== YOUR ASSIGNMENT ==
For the material below, state how many lines have the word "diode" in them, with no other words.

== MATERIAL TO PROCESS ==
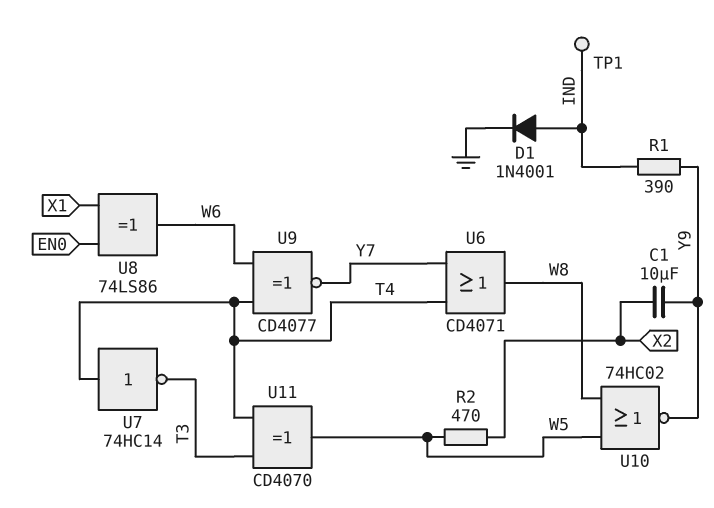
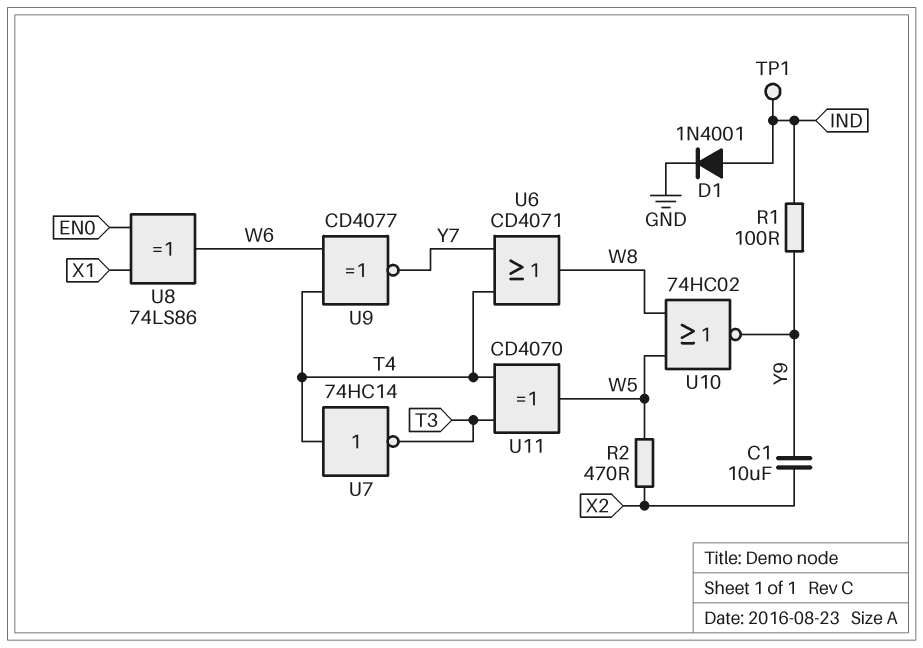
R1: 390 (IND, Y9) -> 100 (IND, Y9)

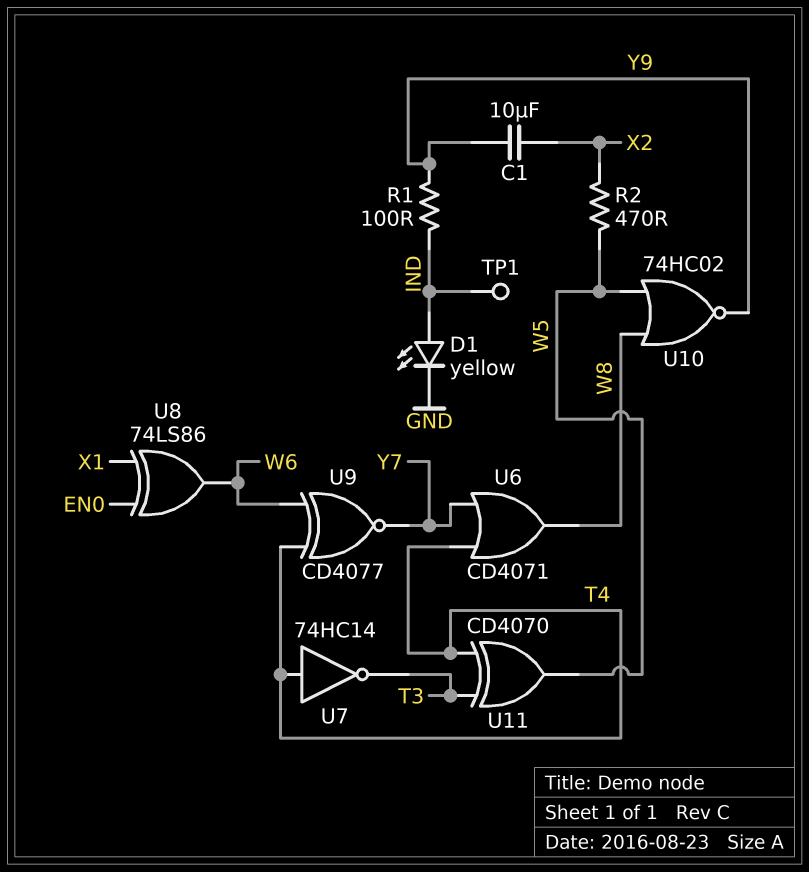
D1: diode 1N4001 (A IND, K GND) -> LED yellow (A IND, K GND)

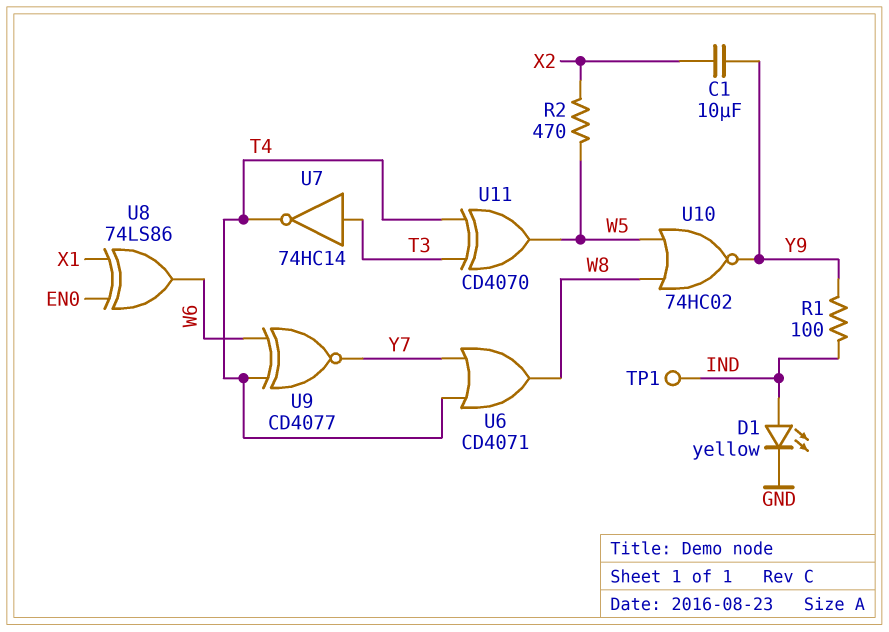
U7: NOT 74HC14 (in T4, out T3) -> NOT 74HC14 (in T3, out T4)

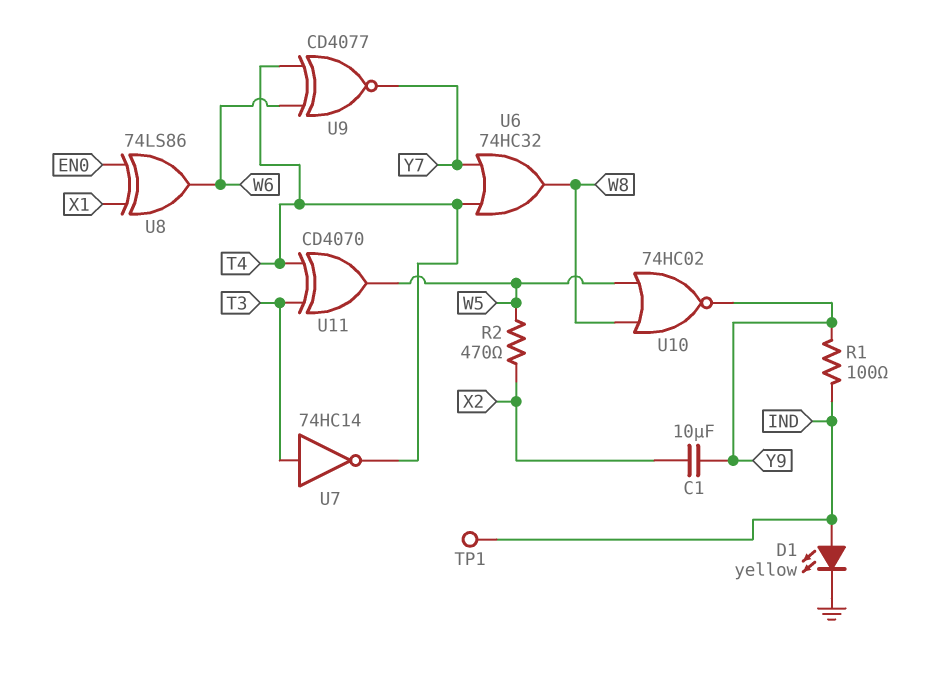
U6: OR CD4071 (in T4, in Y7, out W8) -> OR 74HC32 (in T4, in Y7, out W8)

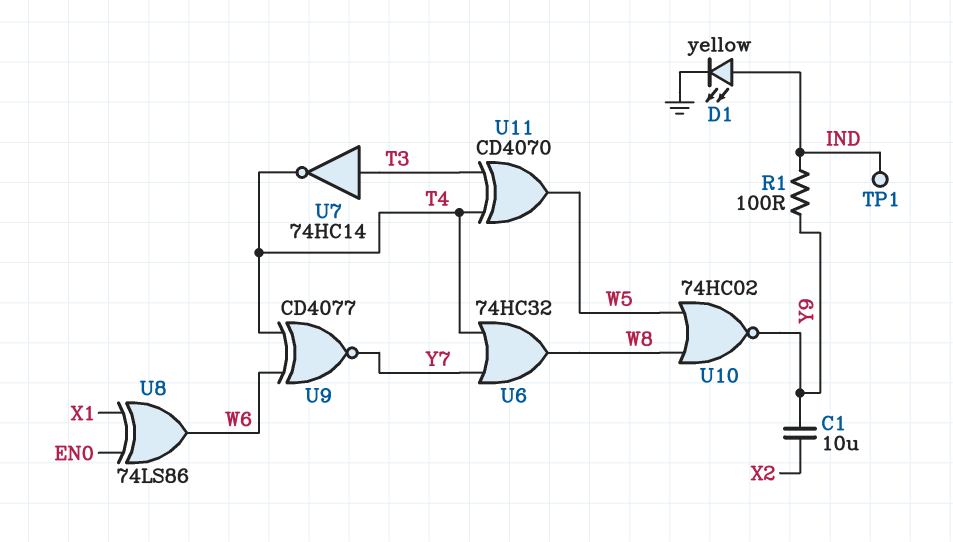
R2: 470 (W5, X2) -> none

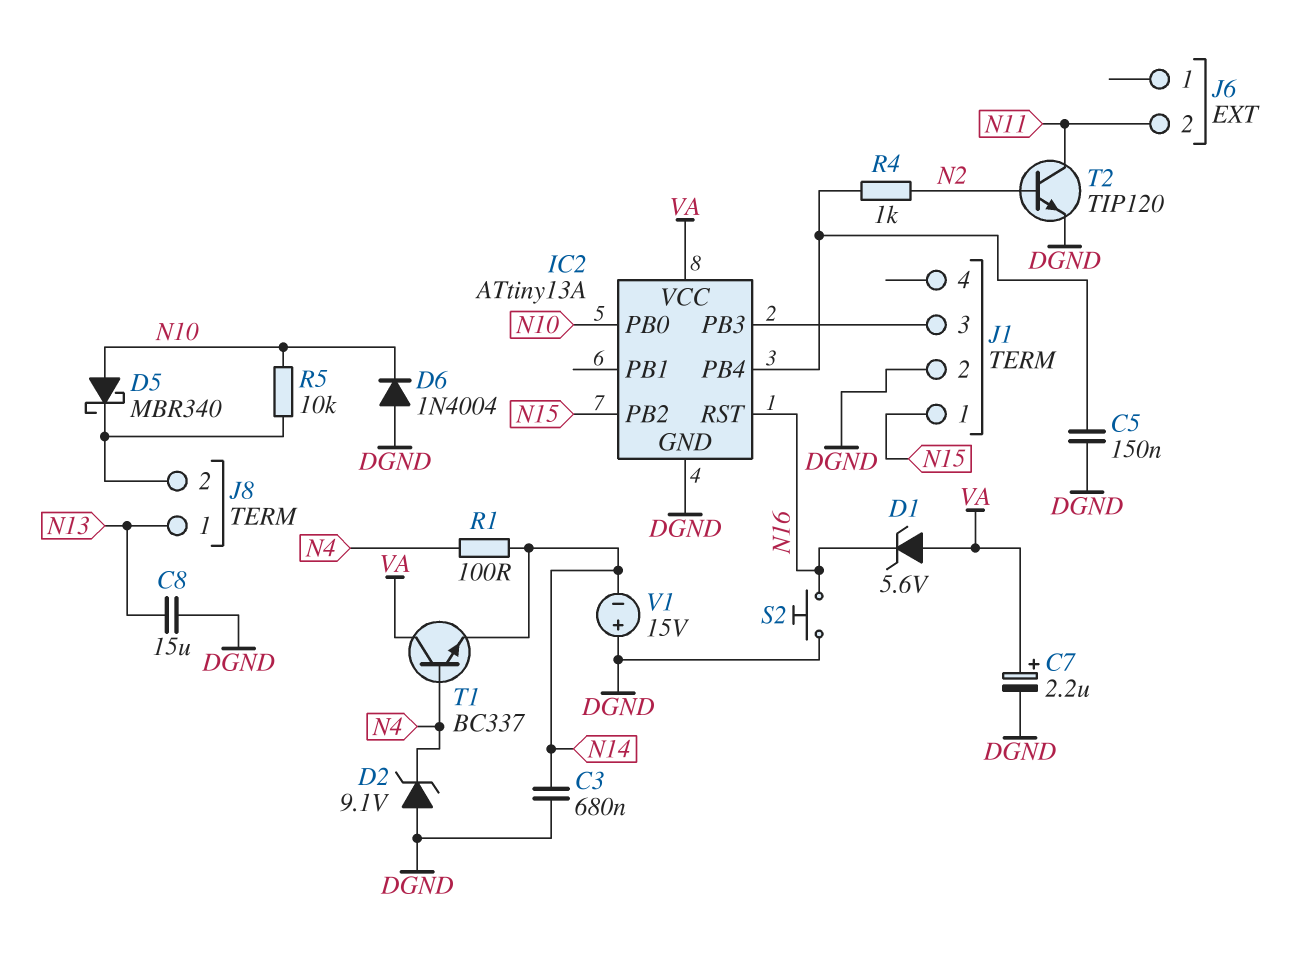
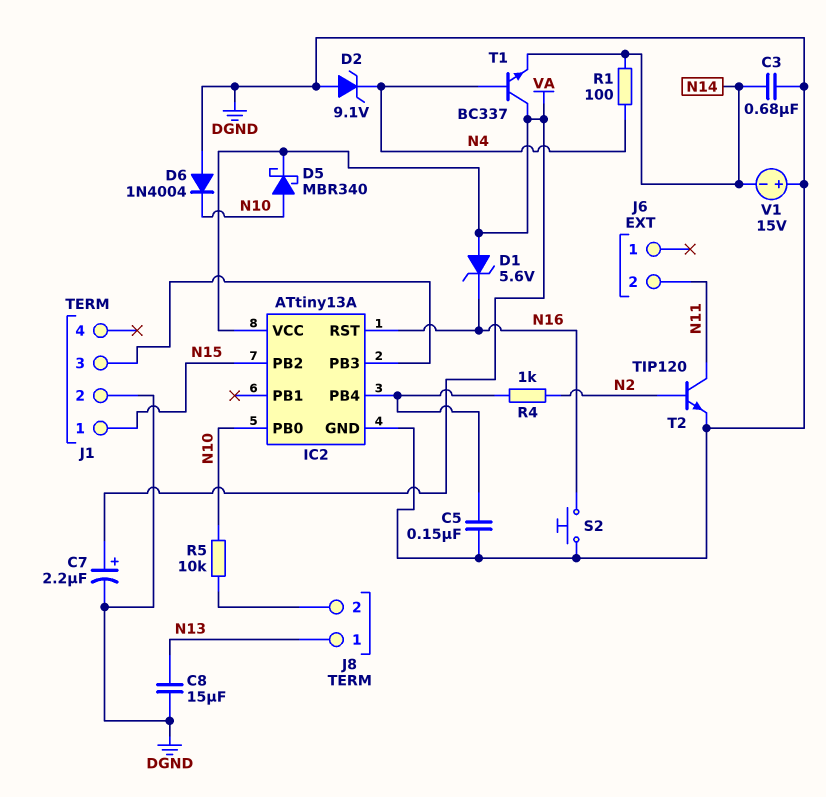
D5: schottky MBR340 (A N10, K J8/2) -> schottky MBR340 (A N10, K VA)

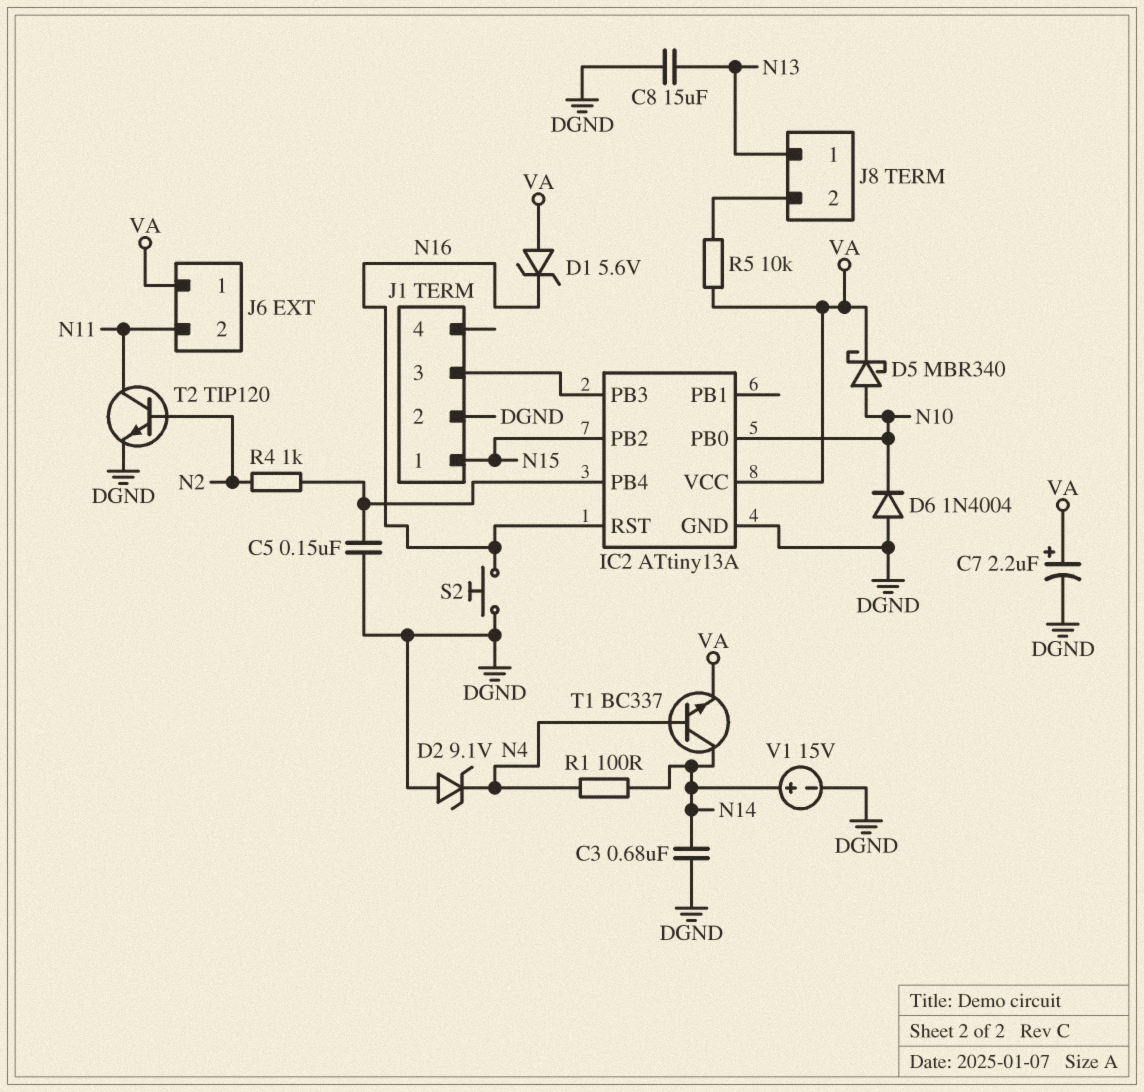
J6 pin 1: none -> VA
R5: 10k (J8/2, N10) -> 10k (J8/2, VA)
T1: NPN BC337 (B N4, C VA, E N14) -> NPN BC337 (B N4, C N14, E VA)
V1: 15V (plus DGND, minus N14) -> 15V (plus N14, minus DGND)

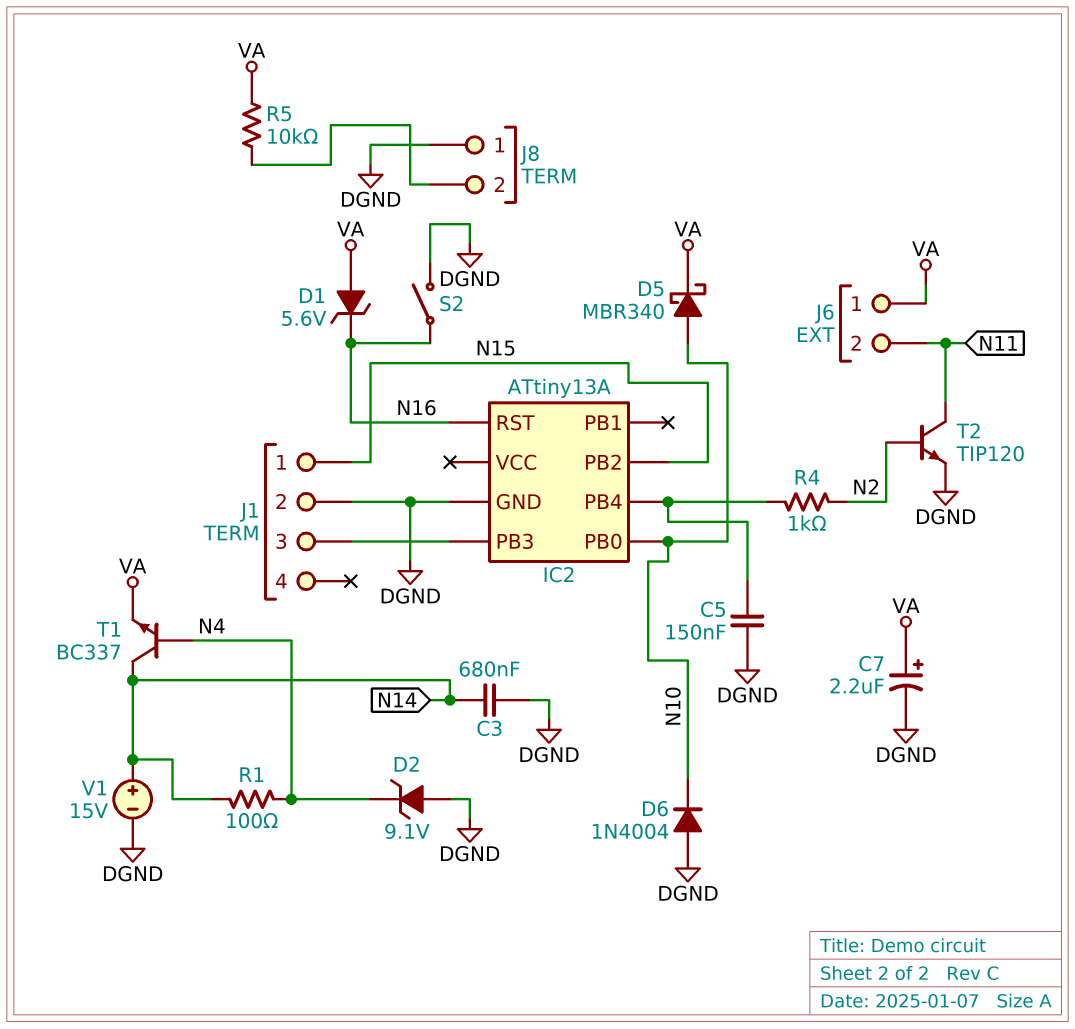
C8: 15uF (DGND, N13) -> none
IC2 pin VCC: VA -> none
J8 pin 1: N13 -> DGND
S2: button (DGND, N16) -> switch (DGND, N16)

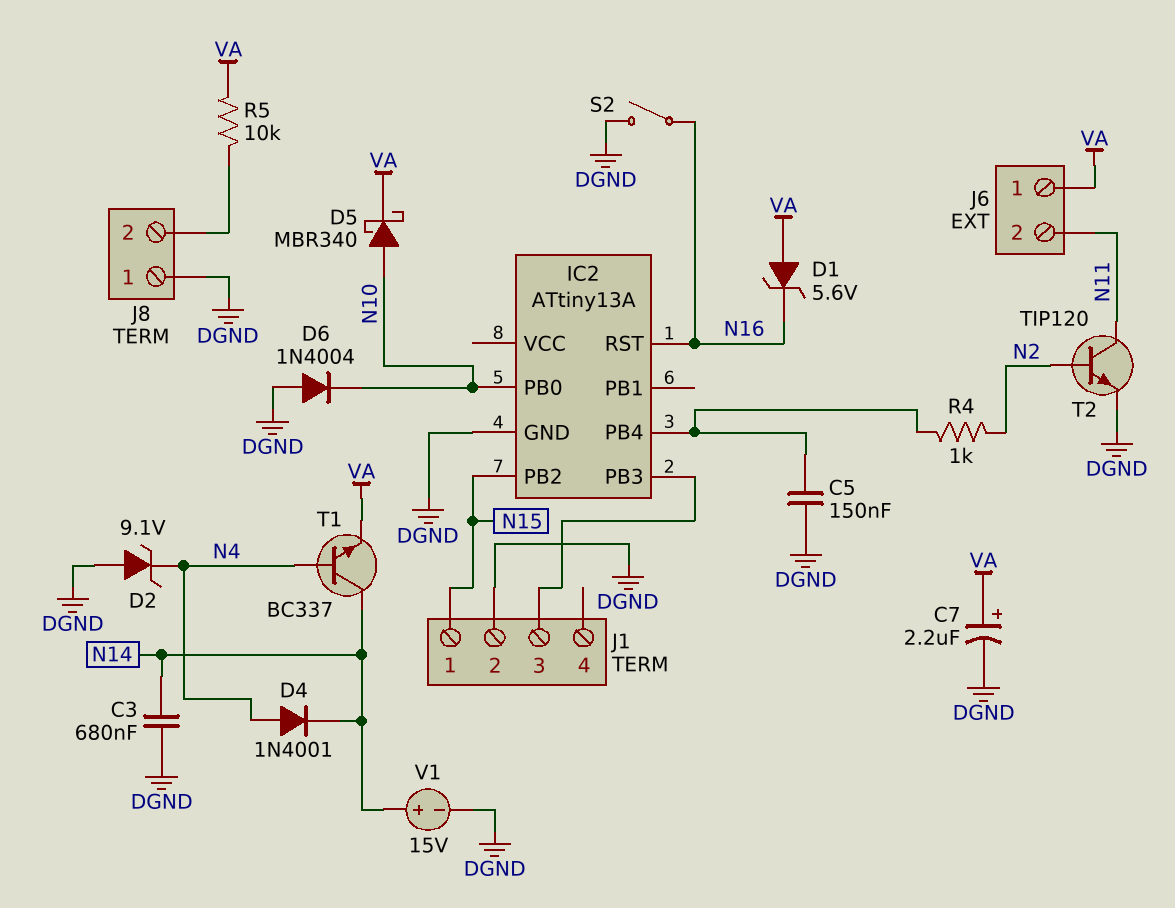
D4: none -> diode 1N4001 (A N4, K N14)
R1: 100 (N4, N14) -> none

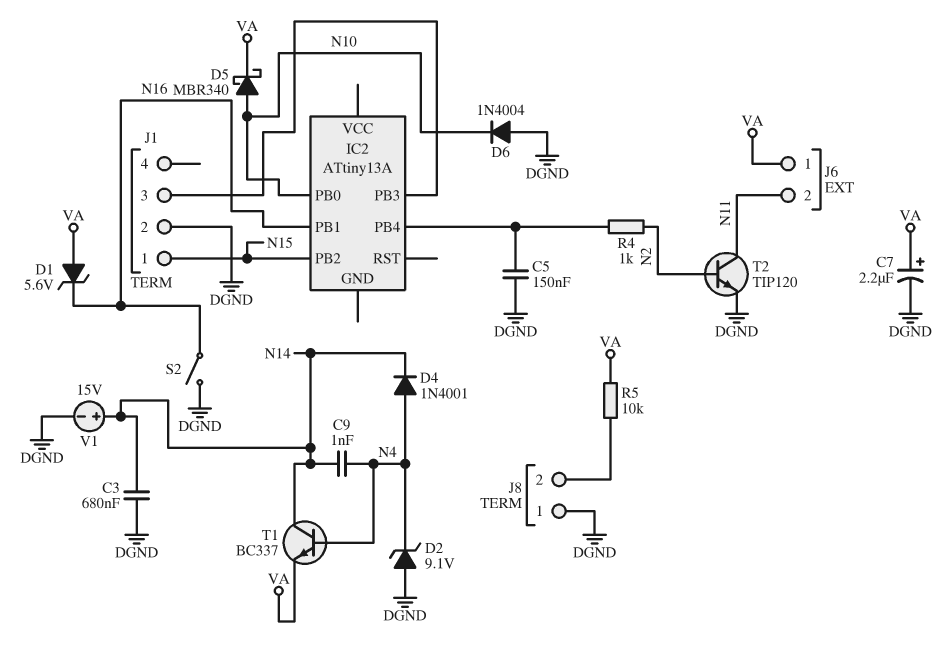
C9: none -> 1nF (N4, N14)
IC2 pin GND: DGND -> none
IC2 pin PB1: none -> N16
IC2 pin RST: N16 -> none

== TASK SOLUTION ==
2